*** Block opens ***

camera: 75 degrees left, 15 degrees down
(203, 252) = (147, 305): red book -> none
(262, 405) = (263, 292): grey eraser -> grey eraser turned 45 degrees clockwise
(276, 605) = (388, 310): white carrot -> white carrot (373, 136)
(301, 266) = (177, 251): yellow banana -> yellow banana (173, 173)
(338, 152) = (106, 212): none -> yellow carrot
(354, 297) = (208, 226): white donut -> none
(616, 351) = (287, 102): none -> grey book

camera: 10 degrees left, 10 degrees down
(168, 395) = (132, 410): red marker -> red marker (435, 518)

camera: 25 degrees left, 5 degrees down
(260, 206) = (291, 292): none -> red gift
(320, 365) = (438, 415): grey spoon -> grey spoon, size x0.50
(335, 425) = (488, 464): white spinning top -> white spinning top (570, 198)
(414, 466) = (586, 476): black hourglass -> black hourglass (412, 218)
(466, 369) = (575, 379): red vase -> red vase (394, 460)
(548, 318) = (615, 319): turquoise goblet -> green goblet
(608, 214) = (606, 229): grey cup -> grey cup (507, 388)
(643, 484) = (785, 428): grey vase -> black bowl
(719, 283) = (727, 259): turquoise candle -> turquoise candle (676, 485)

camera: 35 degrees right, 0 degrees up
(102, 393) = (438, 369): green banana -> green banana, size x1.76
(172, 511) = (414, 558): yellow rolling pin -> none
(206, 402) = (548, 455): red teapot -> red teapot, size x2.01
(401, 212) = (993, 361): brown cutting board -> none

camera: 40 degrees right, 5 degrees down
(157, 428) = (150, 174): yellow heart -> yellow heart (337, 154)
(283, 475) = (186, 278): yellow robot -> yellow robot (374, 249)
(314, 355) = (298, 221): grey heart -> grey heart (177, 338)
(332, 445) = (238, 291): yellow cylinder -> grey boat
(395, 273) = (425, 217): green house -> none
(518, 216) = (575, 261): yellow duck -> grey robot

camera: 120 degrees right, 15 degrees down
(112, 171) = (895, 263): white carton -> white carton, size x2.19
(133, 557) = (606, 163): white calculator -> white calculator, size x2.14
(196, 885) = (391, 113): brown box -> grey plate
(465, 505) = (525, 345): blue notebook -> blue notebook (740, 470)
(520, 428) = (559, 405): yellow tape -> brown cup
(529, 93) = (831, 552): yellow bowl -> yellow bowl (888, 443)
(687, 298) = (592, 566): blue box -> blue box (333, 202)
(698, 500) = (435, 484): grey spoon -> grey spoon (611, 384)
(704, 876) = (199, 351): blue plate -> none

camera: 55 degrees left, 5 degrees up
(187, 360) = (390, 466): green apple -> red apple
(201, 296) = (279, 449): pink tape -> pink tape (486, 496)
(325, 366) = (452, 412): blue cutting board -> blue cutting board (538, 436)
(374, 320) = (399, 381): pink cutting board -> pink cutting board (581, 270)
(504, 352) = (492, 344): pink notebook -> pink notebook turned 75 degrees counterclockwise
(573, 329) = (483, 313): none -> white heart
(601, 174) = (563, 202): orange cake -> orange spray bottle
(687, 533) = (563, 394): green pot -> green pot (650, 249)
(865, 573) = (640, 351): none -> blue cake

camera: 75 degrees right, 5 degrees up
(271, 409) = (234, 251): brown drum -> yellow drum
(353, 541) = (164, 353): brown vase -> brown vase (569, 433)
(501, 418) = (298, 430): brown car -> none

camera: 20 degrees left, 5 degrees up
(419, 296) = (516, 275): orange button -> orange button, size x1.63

*** Block closes ***

TO-DO ITEM: Output the lines from the one with "(283, 475) = (186, 278): yellow" through the end of the records above, exactly, including both ends, and nothing besides.

EXPECTED ANSWER:
(283, 475) = (186, 278): yellow robot -> yellow robot (374, 249)
(314, 355) = (298, 221): grey heart -> grey heart (177, 338)
(332, 445) = (238, 291): yellow cylinder -> grey boat
(395, 273) = (425, 217): green house -> none
(518, 216) = (575, 261): yellow duck -> grey robot

camera: 120 degrees right, 15 degrees down
(112, 171) = (895, 263): white carton -> white carton, size x2.19
(133, 557) = (606, 163): white calculator -> white calculator, size x2.14
(196, 885) = (391, 113): brown box -> grey plate
(465, 505) = (525, 345): blue notebook -> blue notebook (740, 470)
(520, 428) = (559, 405): yellow tape -> brown cup
(529, 93) = (831, 552): yellow bowl -> yellow bowl (888, 443)
(687, 298) = (592, 566): blue box -> blue box (333, 202)
(698, 500) = (435, 484): grey spoon -> grey spoon (611, 384)
(704, 876) = (199, 351): blue plate -> none

camera: 55 degrees left, 5 degrees up
(187, 360) = (390, 466): green apple -> red apple
(201, 296) = (279, 449): pink tape -> pink tape (486, 496)
(325, 366) = (452, 412): blue cutting board -> blue cutting board (538, 436)
(374, 320) = (399, 381): pink cutting board -> pink cutting board (581, 270)
(504, 352) = (492, 344): pink notebook -> pink notebook turned 75 degrees counterclockwise
(573, 329) = (483, 313): none -> white heart
(601, 174) = (563, 202): orange cake -> orange spray bottle
(687, 533) = (563, 394): green pot -> green pot (650, 249)
(865, 573) = (640, 351): none -> blue cake

camera: 75 degrees right, 5 degrees up
(271, 409) = (234, 251): brown drum -> yellow drum
(353, 541) = (164, 353): brown vase -> brown vase (569, 433)
(501, 418) = (298, 430): brown car -> none

camera: 20 degrees left, 5 degrees up
(419, 296) = (516, 275): orange button -> orange button, size x1.63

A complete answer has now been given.